#### [YOUR GOAL]
Once the line containing "camera: 90 degrees right, 10 degrees up" is found in the entries below, restate it and each following line word for word, stopping after the line containing "(806, 313) = (367, 449): black".

#### [INFORMATION GIVEN]
»»

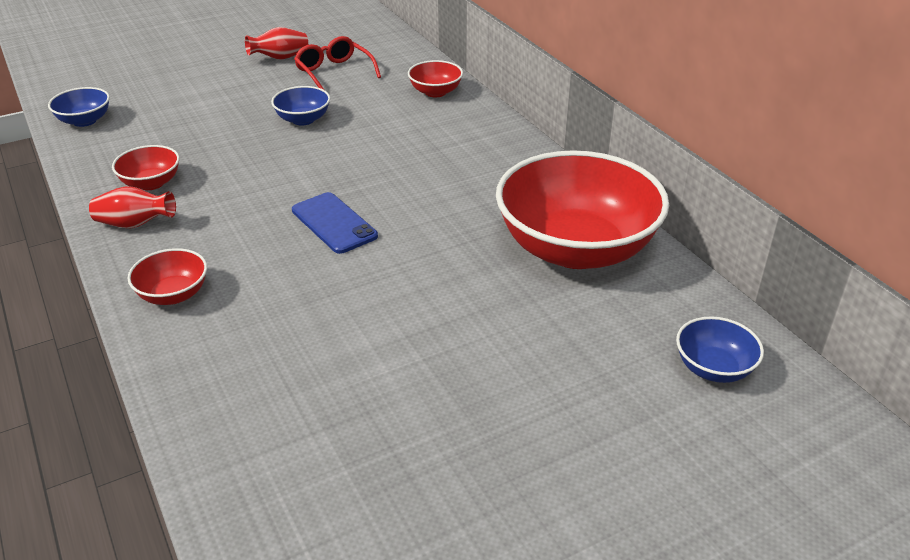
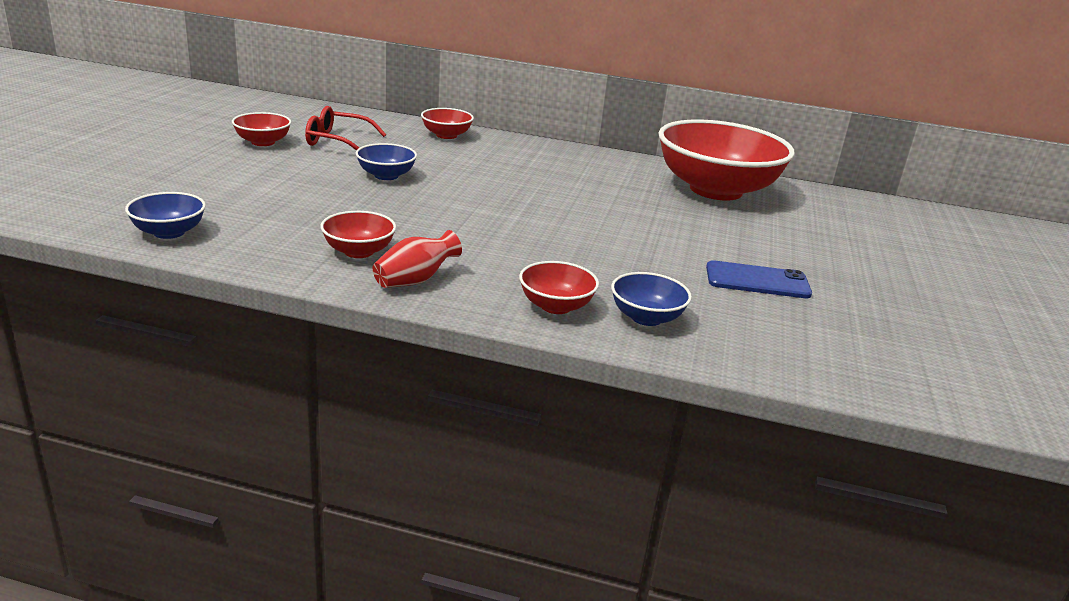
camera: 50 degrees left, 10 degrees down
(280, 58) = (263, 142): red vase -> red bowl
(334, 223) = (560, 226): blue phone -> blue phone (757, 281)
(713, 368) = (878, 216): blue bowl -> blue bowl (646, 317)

««
»»

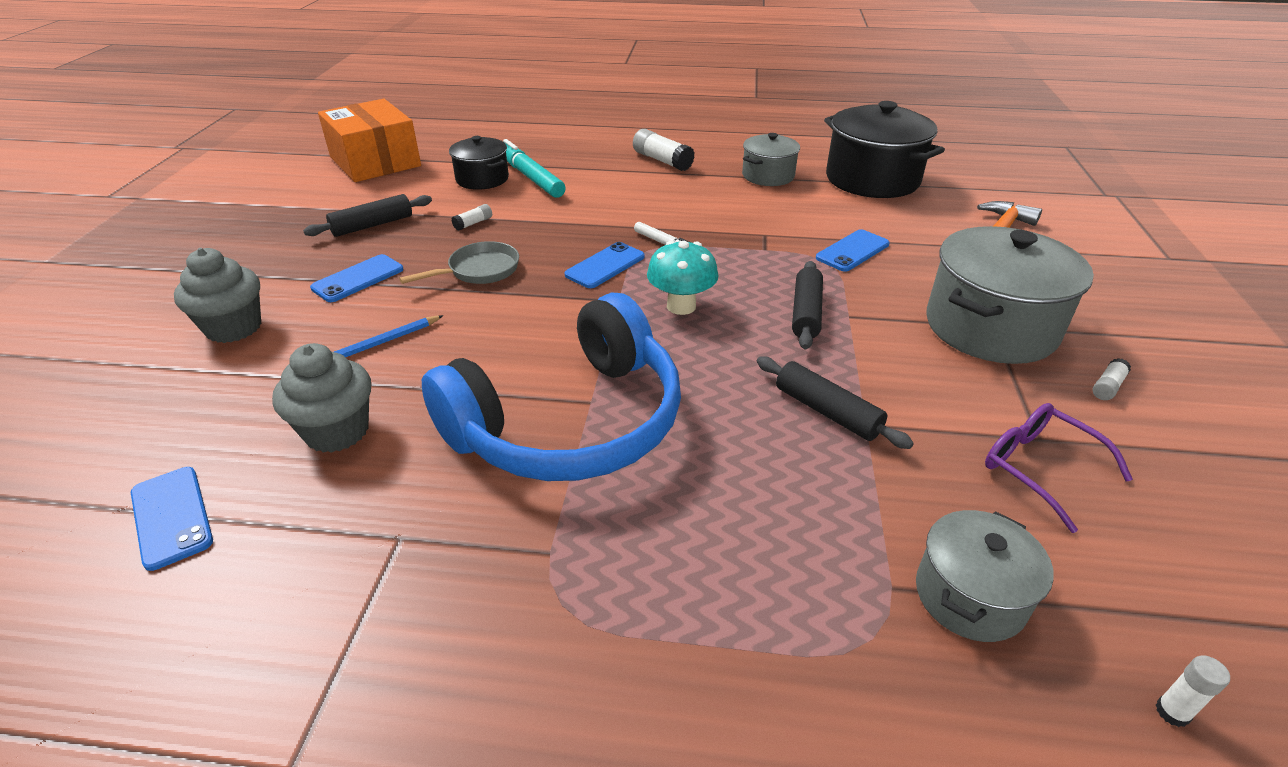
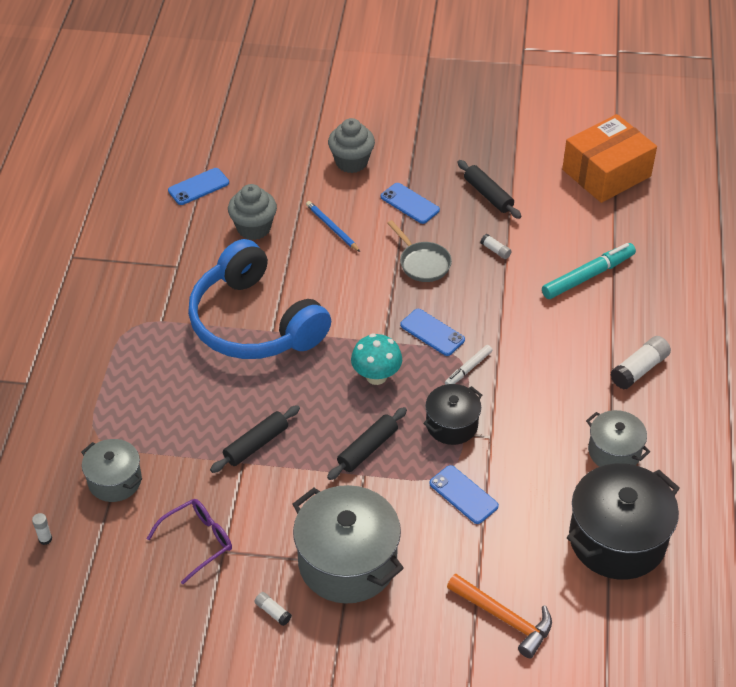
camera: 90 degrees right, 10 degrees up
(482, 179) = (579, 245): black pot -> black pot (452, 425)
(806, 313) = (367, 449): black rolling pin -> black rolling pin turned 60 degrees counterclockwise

««

#### [ANSWER TO THIS TASK]
camera: 90 degrees right, 10 degrees up
(482, 179) = (579, 245): black pot -> black pot (452, 425)
(806, 313) = (367, 449): black rolling pin -> black rolling pin turned 60 degrees counterclockwise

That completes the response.